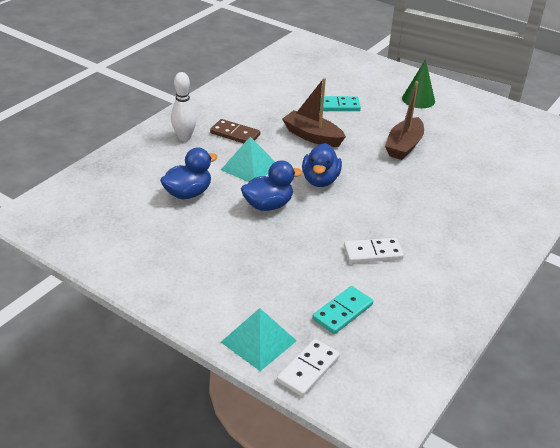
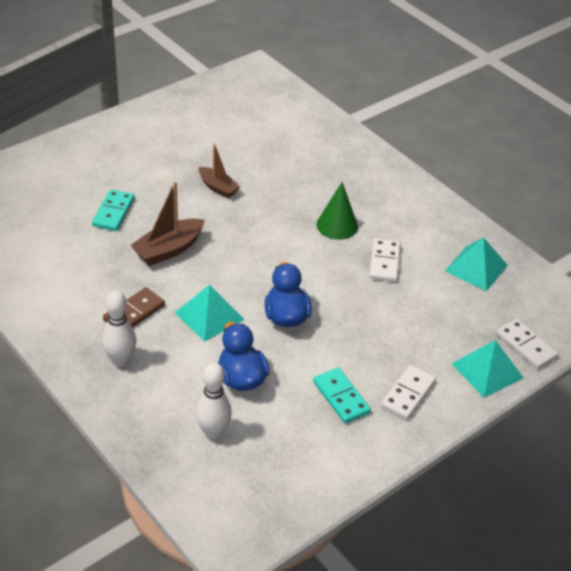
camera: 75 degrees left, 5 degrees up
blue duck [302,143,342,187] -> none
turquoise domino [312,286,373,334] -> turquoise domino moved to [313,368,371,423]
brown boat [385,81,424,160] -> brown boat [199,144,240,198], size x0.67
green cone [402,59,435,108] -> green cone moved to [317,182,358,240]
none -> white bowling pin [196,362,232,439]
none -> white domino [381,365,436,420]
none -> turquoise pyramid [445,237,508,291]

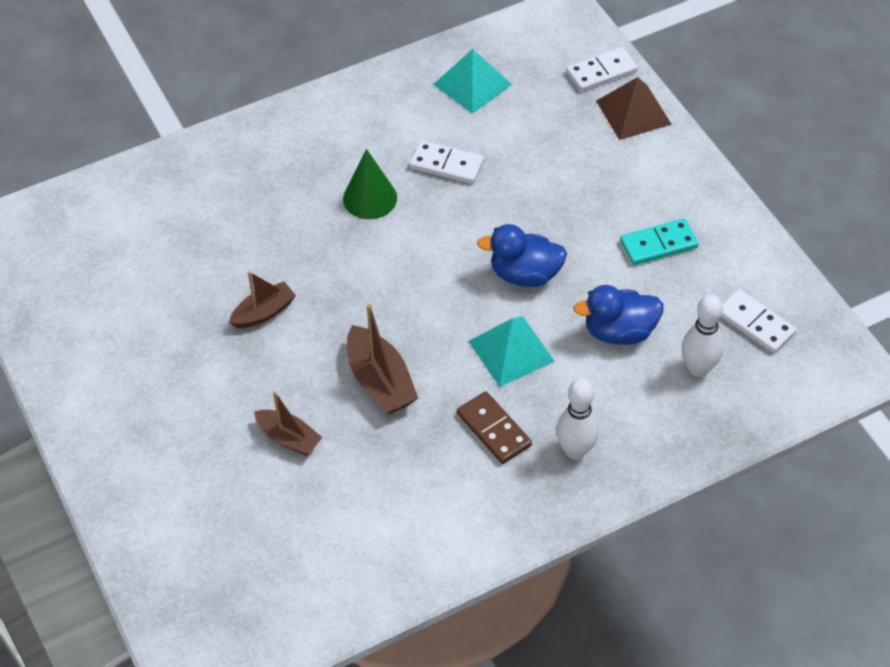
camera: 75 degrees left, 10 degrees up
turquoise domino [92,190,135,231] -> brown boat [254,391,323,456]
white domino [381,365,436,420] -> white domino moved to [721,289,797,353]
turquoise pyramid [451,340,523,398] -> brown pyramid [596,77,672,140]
○ ○ ○ ○
*AIM OF THE TASK*: Make an exact copy of the lines running from the one with "turquoise domino [92,190,135,231]" to the last line of the listing, including both ends.

*ANSWER SPACE*:
turquoise domino [92,190,135,231] -> brown boat [254,391,323,456]
white domino [381,365,436,420] -> white domino moved to [721,289,797,353]
turquoise pyramid [451,340,523,398] -> brown pyramid [596,77,672,140]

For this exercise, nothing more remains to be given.